Problem to work on →
Return the records verbatim.

Data to process →
- Opening Delimiter -

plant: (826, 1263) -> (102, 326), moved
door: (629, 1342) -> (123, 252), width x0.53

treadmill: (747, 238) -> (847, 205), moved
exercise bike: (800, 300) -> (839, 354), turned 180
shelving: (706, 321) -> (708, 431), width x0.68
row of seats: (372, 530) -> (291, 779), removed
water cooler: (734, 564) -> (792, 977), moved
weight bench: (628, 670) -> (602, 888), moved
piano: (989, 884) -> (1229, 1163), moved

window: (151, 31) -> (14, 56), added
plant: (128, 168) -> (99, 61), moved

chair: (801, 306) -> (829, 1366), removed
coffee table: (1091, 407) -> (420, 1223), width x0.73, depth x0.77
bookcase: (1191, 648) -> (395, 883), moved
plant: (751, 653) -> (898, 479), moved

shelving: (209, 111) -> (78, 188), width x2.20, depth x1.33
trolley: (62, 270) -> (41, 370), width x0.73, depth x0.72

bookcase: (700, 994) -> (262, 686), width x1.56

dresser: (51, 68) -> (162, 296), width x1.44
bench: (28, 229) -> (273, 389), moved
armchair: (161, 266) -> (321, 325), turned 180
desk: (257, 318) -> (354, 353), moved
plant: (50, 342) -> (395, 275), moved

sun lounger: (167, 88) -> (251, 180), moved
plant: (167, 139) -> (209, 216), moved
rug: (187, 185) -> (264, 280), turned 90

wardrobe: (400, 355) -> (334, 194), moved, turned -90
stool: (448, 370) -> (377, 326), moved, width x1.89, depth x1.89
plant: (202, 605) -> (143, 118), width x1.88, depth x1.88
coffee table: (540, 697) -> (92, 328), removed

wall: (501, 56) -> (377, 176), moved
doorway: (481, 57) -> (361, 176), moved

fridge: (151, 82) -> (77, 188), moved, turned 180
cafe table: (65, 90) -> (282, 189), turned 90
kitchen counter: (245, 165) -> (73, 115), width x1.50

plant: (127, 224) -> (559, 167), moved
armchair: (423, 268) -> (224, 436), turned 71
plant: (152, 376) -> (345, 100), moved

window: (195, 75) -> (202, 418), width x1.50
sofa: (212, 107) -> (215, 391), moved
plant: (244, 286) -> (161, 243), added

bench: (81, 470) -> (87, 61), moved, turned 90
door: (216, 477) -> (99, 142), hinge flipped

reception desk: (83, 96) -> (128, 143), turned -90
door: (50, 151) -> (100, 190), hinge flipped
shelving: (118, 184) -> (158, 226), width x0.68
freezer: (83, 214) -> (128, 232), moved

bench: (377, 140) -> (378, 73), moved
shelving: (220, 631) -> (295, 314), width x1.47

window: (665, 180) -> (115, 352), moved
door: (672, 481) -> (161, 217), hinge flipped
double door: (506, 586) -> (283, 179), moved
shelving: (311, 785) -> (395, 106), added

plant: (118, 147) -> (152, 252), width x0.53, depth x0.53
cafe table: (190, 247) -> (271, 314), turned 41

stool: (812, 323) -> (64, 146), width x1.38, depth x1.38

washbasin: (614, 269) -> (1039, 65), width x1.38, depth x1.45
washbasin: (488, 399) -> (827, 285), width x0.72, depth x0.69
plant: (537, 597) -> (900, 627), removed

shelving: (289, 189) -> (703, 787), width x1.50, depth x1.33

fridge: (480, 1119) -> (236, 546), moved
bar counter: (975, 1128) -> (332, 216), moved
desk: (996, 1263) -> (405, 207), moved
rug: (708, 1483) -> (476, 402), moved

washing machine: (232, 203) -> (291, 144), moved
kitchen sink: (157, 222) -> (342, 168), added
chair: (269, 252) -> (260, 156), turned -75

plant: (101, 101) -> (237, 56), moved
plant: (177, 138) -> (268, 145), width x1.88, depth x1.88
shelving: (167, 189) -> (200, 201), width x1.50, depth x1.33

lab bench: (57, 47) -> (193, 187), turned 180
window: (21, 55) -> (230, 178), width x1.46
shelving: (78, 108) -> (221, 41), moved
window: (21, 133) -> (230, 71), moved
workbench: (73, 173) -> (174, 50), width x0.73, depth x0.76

- Closing Delimiter -

Task response →
plant: (826, 1263) -> (102, 326), moved
door: (629, 1342) -> (123, 252), width x0.53

treadmill: (747, 238) -> (847, 205), moved
exercise bike: (800, 300) -> (839, 354), turned 180
shelving: (706, 321) -> (708, 431), width x0.68
row of seats: (372, 530) -> (291, 779), removed
water cooler: (734, 564) -> (792, 977), moved
weight bench: (628, 670) -> (602, 888), moved
piano: (989, 884) -> (1229, 1163), moved

window: (151, 31) -> (14, 56), added
plant: (128, 168) -> (99, 61), moved

chair: (801, 306) -> (829, 1366), removed
coffee table: (1091, 407) -> (420, 1223), width x0.73, depth x0.77
bookcase: (1191, 648) -> (395, 883), moved
plant: (751, 653) -> (898, 479), moved

shelving: (209, 111) -> (78, 188), width x2.20, depth x1.33
trolley: (62, 270) -> (41, 370), width x0.73, depth x0.72

bookcase: (700, 994) -> (262, 686), width x1.56

dresser: (51, 68) -> (162, 296), width x1.44
bench: (28, 229) -> (273, 389), moved
armchair: (161, 266) -> (321, 325), turned 180
desk: (257, 318) -> (354, 353), moved
plant: (50, 342) -> (395, 275), moved

sun lounger: (167, 88) -> (251, 180), moved
plant: (167, 139) -> (209, 216), moved
rug: (187, 185) -> (264, 280), turned 90

wardrobe: (400, 355) -> (334, 194), moved, turned -90
stool: (448, 370) -> (377, 326), moved, width x1.89, depth x1.89
plant: (202, 605) -> (143, 118), width x1.88, depth x1.88
coffee table: (540, 697) -> (92, 328), removed

wall: (501, 56) -> (377, 176), moved
doorway: (481, 57) -> (361, 176), moved

fridge: (151, 82) -> (77, 188), moved, turned 180
cafe table: (65, 90) -> (282, 189), turned 90
kitchen counter: (245, 165) -> (73, 115), width x1.50

plant: (127, 224) -> (559, 167), moved
armchair: (423, 268) -> (224, 436), turned 71
plant: (152, 376) -> (345, 100), moved

window: (195, 75) -> (202, 418), width x1.50
sofa: (212, 107) -> (215, 391), moved
plant: (244, 286) -> (161, 243), added

bench: (81, 470) -> (87, 61), moved, turned 90
door: (216, 477) -> (99, 142), hinge flipped

reception desk: (83, 96) -> (128, 143), turned -90
door: (50, 151) -> (100, 190), hinge flipped
shelving: (118, 184) -> (158, 226), width x0.68
freezer: (83, 214) -> (128, 232), moved

bench: (377, 140) -> (378, 73), moved
shelving: (220, 631) -> (295, 314), width x1.47

window: (665, 180) -> (115, 352), moved
door: (672, 481) -> (161, 217), hinge flipped
double door: (506, 586) -> (283, 179), moved
shelving: (311, 785) -> (395, 106), added

plant: (118, 147) -> (152, 252), width x0.53, depth x0.53
cafe table: (190, 247) -> (271, 314), turned 41

stool: (812, 323) -> (64, 146), width x1.38, depth x1.38

washbasin: (614, 269) -> (1039, 65), width x1.38, depth x1.45
washbasin: (488, 399) -> (827, 285), width x0.72, depth x0.69
plant: (537, 597) -> (900, 627), removed

shelving: (289, 189) -> (703, 787), width x1.50, depth x1.33

fridge: (480, 1119) -> (236, 546), moved
bar counter: (975, 1128) -> (332, 216), moved
desk: (996, 1263) -> (405, 207), moved
rug: (708, 1483) -> (476, 402), moved

washing machine: (232, 203) -> (291, 144), moved
kitchen sink: (157, 222) -> (342, 168), added
chair: (269, 252) -> (260, 156), turned -75

plant: (101, 101) -> (237, 56), moved
plant: (177, 138) -> (268, 145), width x1.88, depth x1.88
shelving: (167, 189) -> (200, 201), width x1.50, depth x1.33

lab bench: (57, 47) -> (193, 187), turned 180
window: (21, 55) -> (230, 178), width x1.46
shelving: (78, 108) -> (221, 41), moved
window: (21, 133) -> (230, 71), moved
workbench: (73, 173) -> (174, 50), width x0.73, depth x0.76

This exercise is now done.